Exercise details:
For each record that follows, give it back exactly, with no pictures included.

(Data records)
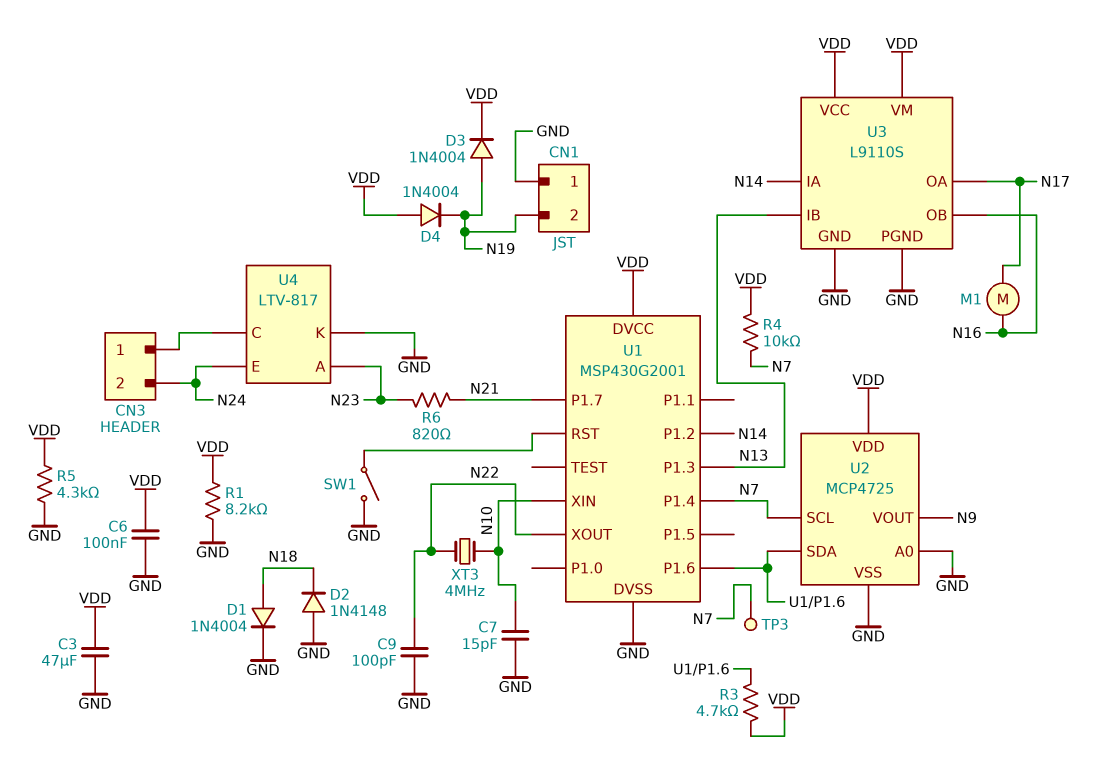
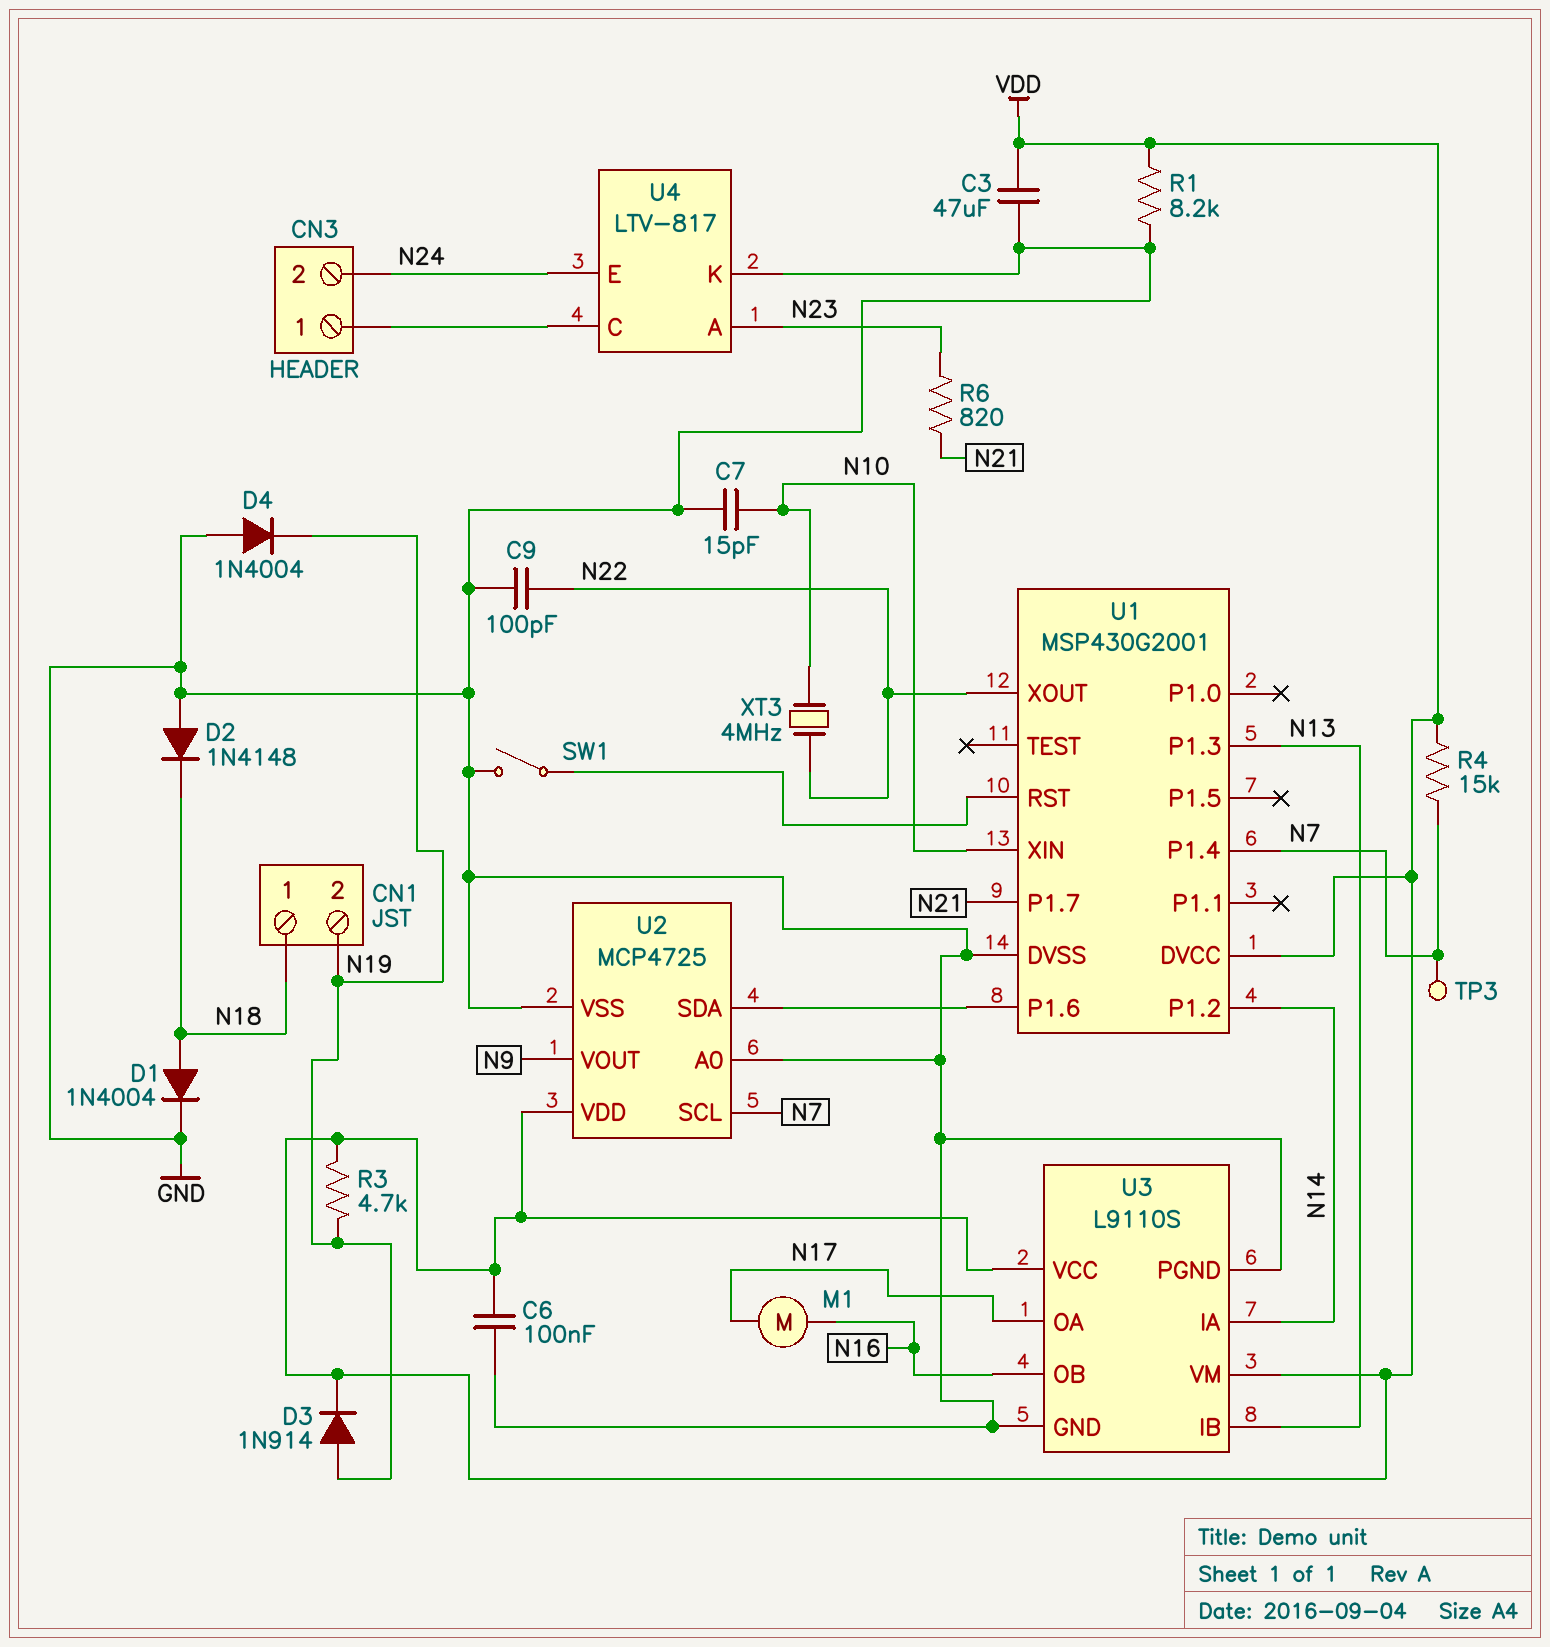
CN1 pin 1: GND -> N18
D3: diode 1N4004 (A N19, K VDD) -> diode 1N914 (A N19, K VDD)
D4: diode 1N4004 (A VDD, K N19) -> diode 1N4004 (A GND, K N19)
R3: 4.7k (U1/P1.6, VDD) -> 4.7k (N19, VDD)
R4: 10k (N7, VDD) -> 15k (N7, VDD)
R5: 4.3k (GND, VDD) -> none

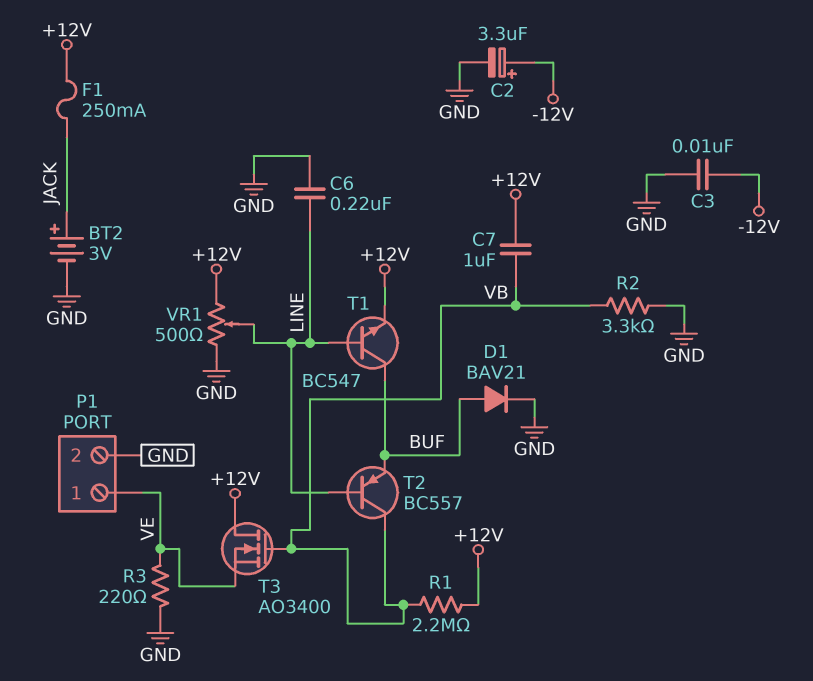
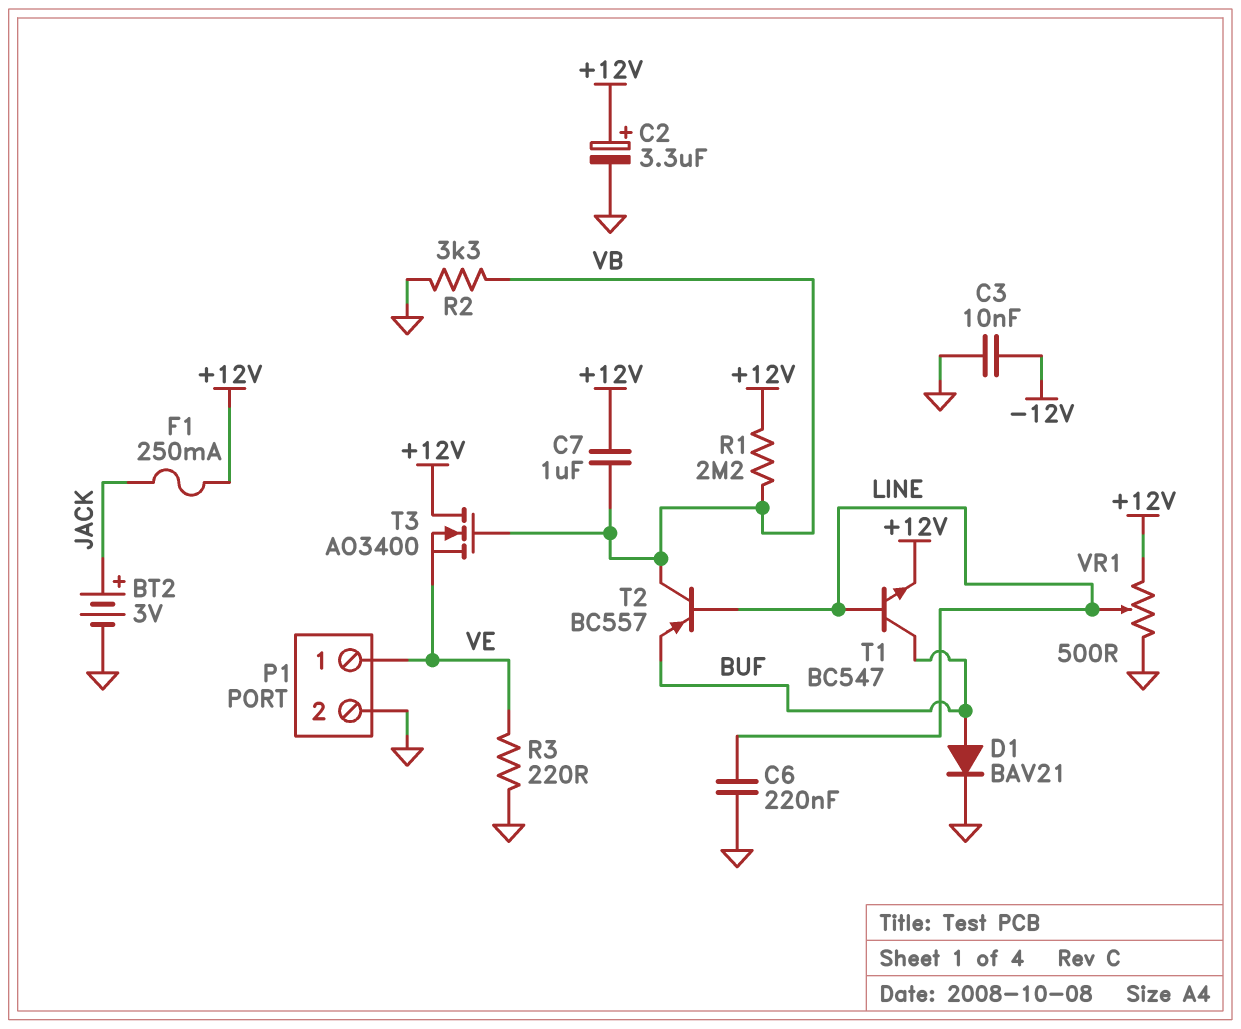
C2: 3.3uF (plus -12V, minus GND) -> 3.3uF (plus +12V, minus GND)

Problem solution:
CN1 pin 1: GND -> N18
D3: diode 1N4004 (A N19, K VDD) -> diode 1N914 (A N19, K VDD)
D4: diode 1N4004 (A VDD, K N19) -> diode 1N4004 (A GND, K N19)
R3: 4.7k (U1/P1.6, VDD) -> 4.7k (N19, VDD)
R4: 10k (N7, VDD) -> 15k (N7, VDD)
R5: 4.3k (GND, VDD) -> none

C2: 3.3uF (plus -12V, minus GND) -> 3.3uF (plus +12V, minus GND)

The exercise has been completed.